Records from a data source:
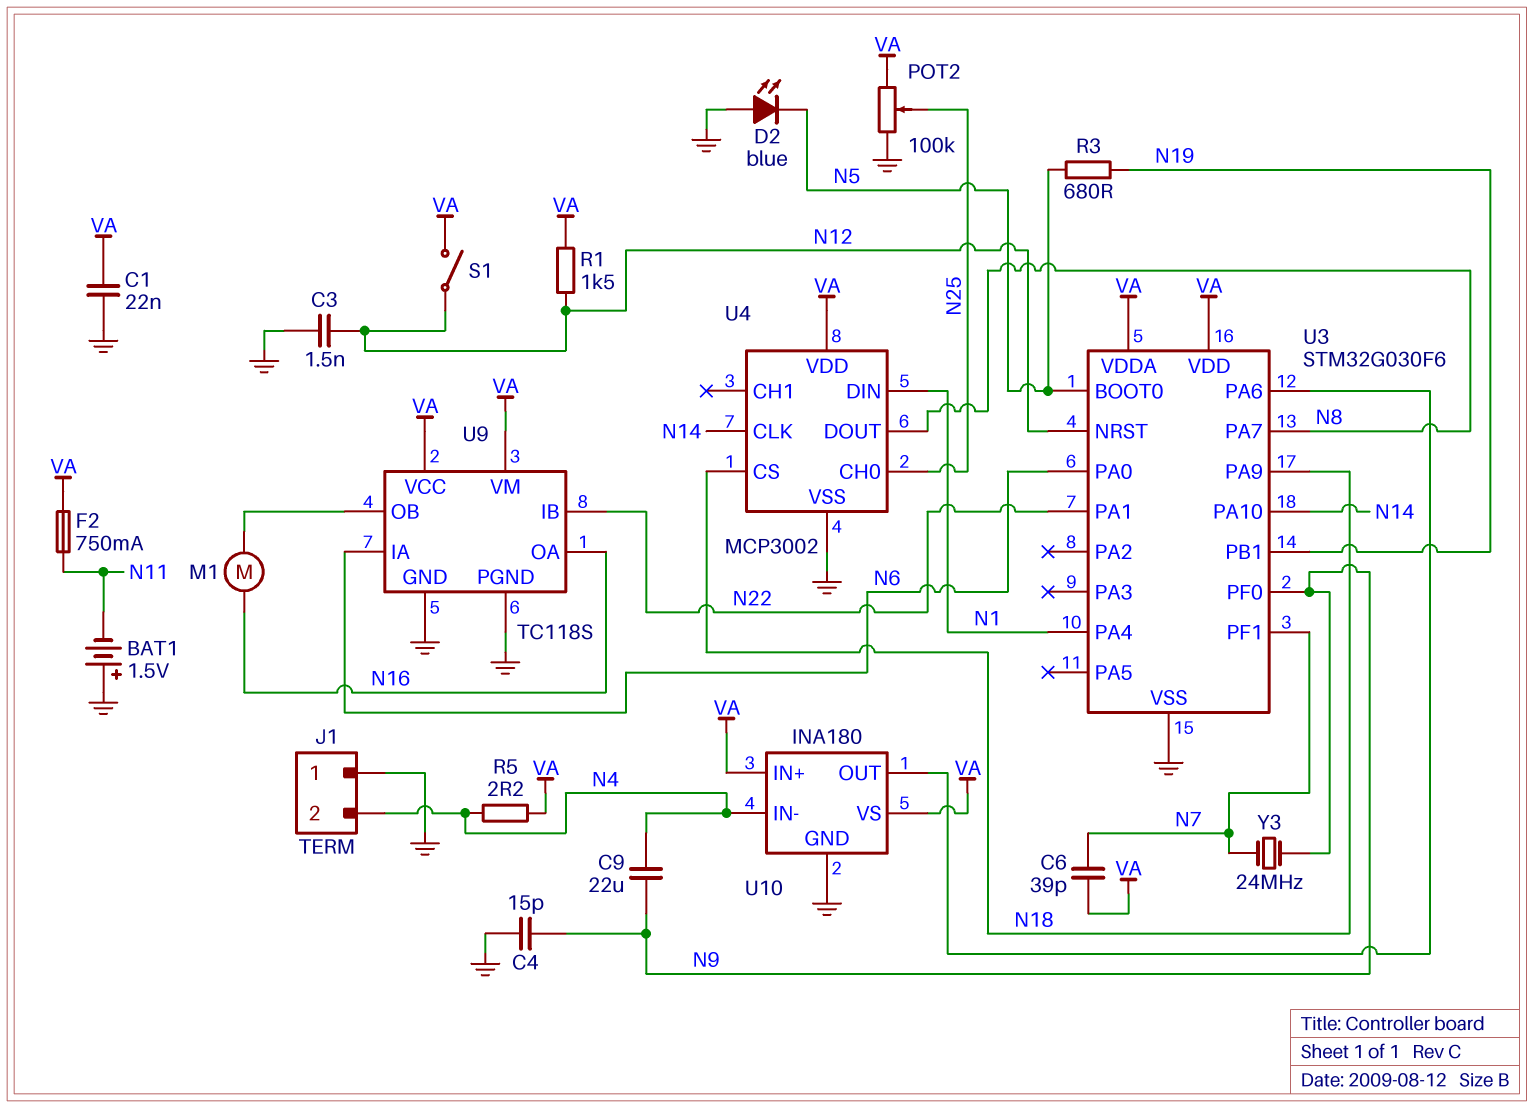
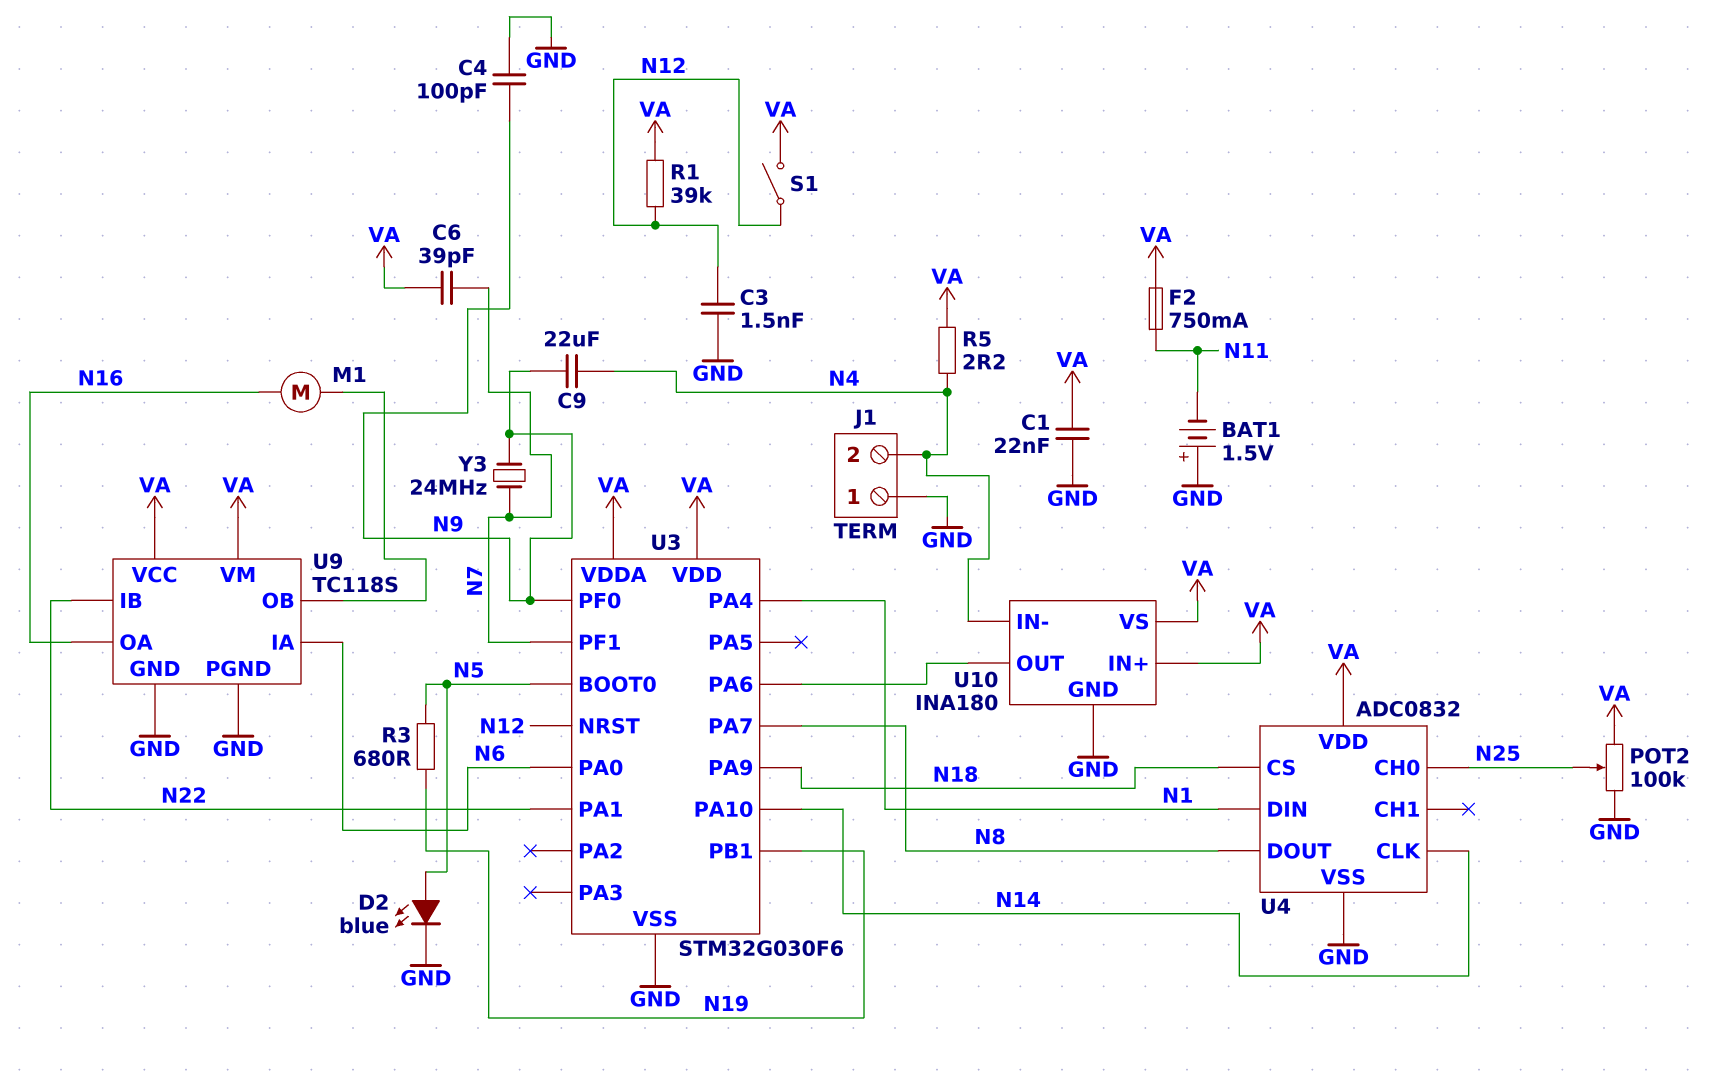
C4: 15pF (GND, N9) -> 100pF (GND, N9)
D2: LED blue (A GND, K N5) -> LED blue (A N5, K GND)
R1: 1.5k (N12, VA) -> 39k (N12, VA)
U4: MCP3002 -> ADC0832

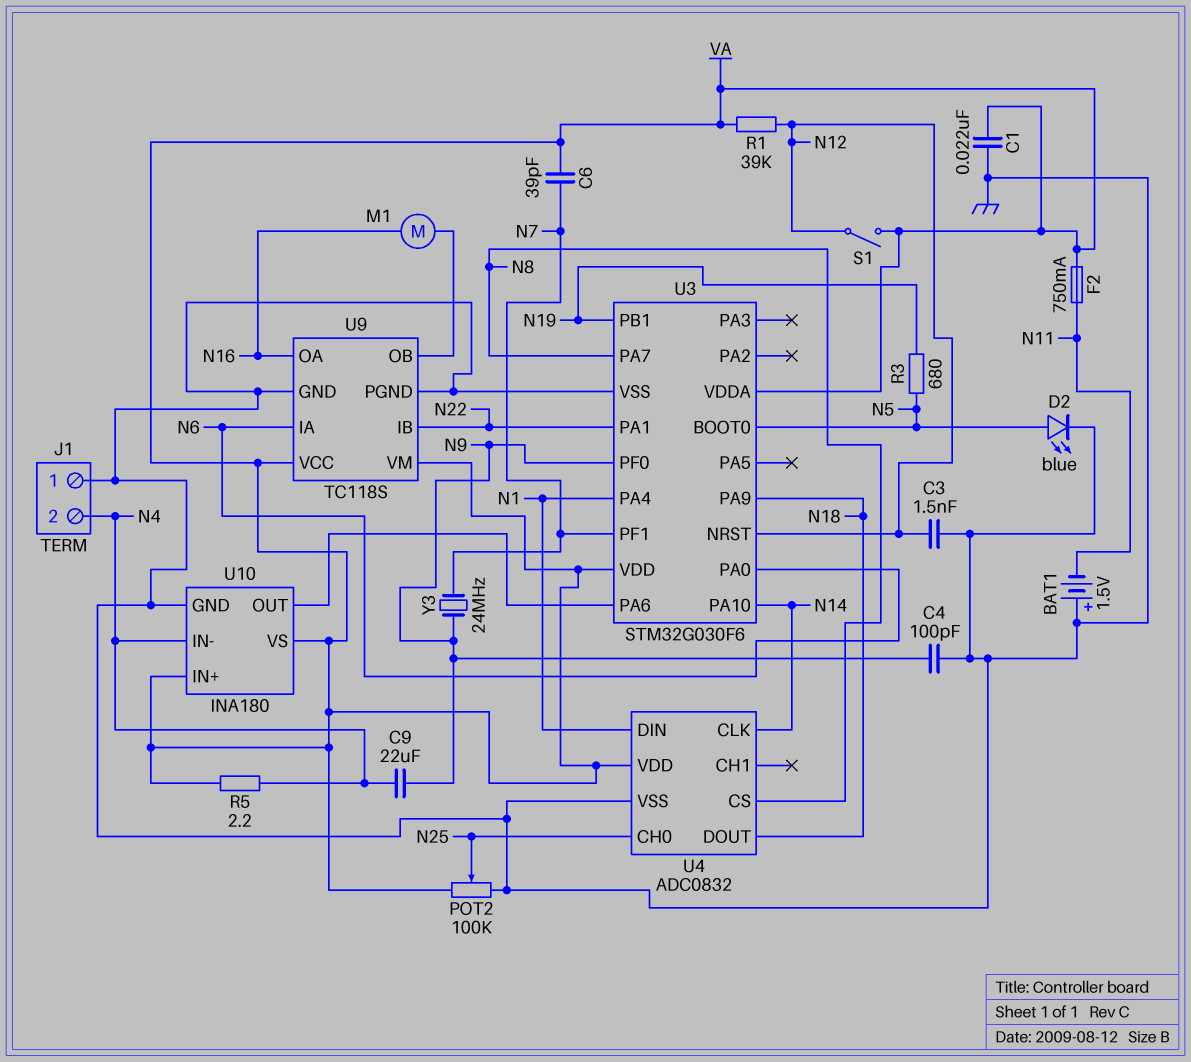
U4 pin CS: N18 -> N8
U4 pin DOUT: N8 -> N18

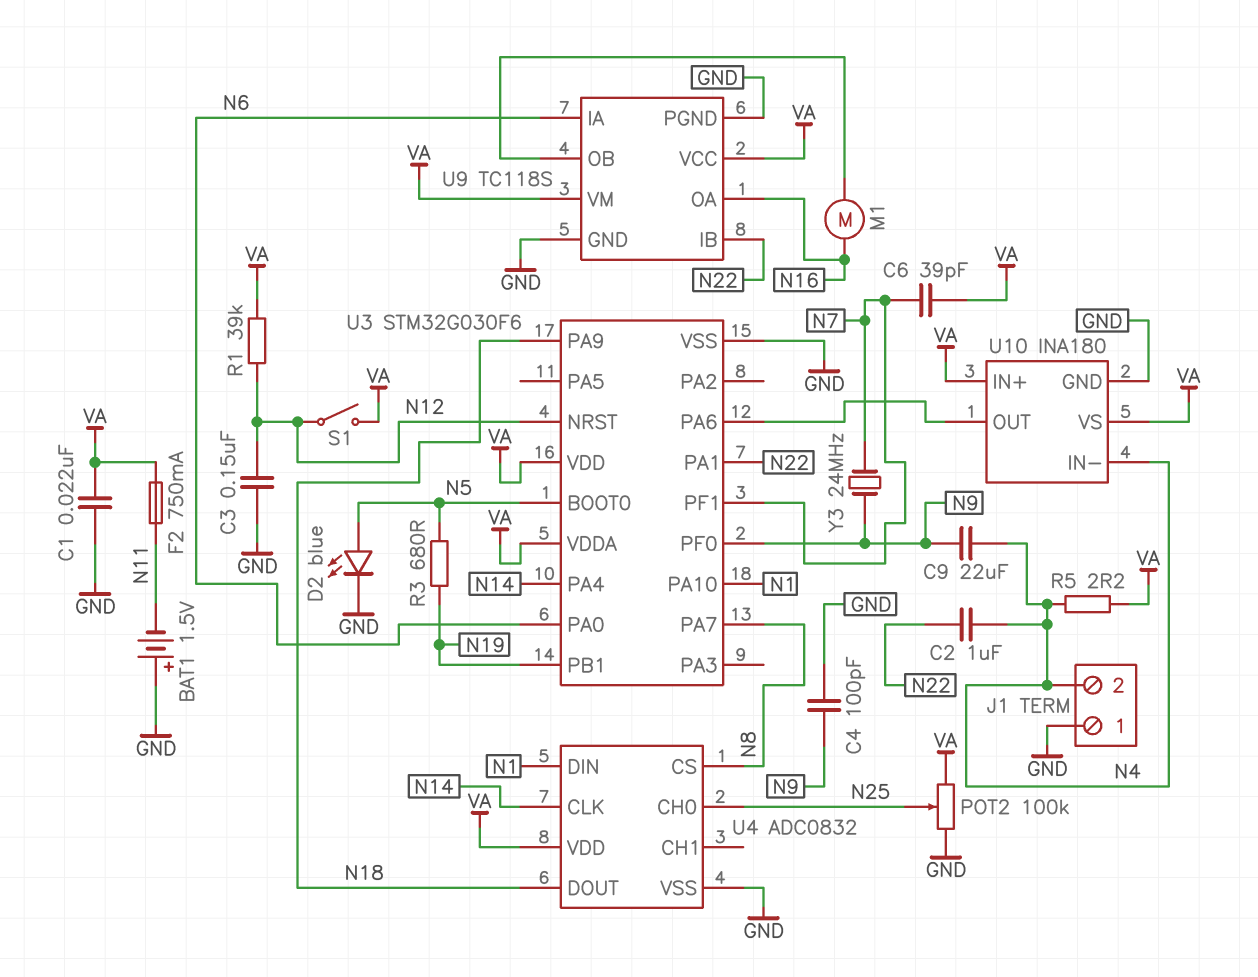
C2: none -> 1uF (N4, N22)
C3: 1.5nF (GND, N12) -> 150nF (GND, N12)
U3 pin PA4: N1 -> N14
U3 pin PA10: N14 -> N1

_TASK PROMPT:_ None of the pictures should be copied, but every record above must be restated in full.

_OUTPUT FOR THIS TASK:_
C4: 15pF (GND, N9) -> 100pF (GND, N9)
D2: LED blue (A GND, K N5) -> LED blue (A N5, K GND)
R1: 1.5k (N12, VA) -> 39k (N12, VA)
U4: MCP3002 -> ADC0832

U4 pin CS: N18 -> N8
U4 pin DOUT: N8 -> N18

C2: none -> 1uF (N4, N22)
C3: 1.5nF (GND, N12) -> 150nF (GND, N12)
U3 pin PA4: N1 -> N14
U3 pin PA10: N14 -> N1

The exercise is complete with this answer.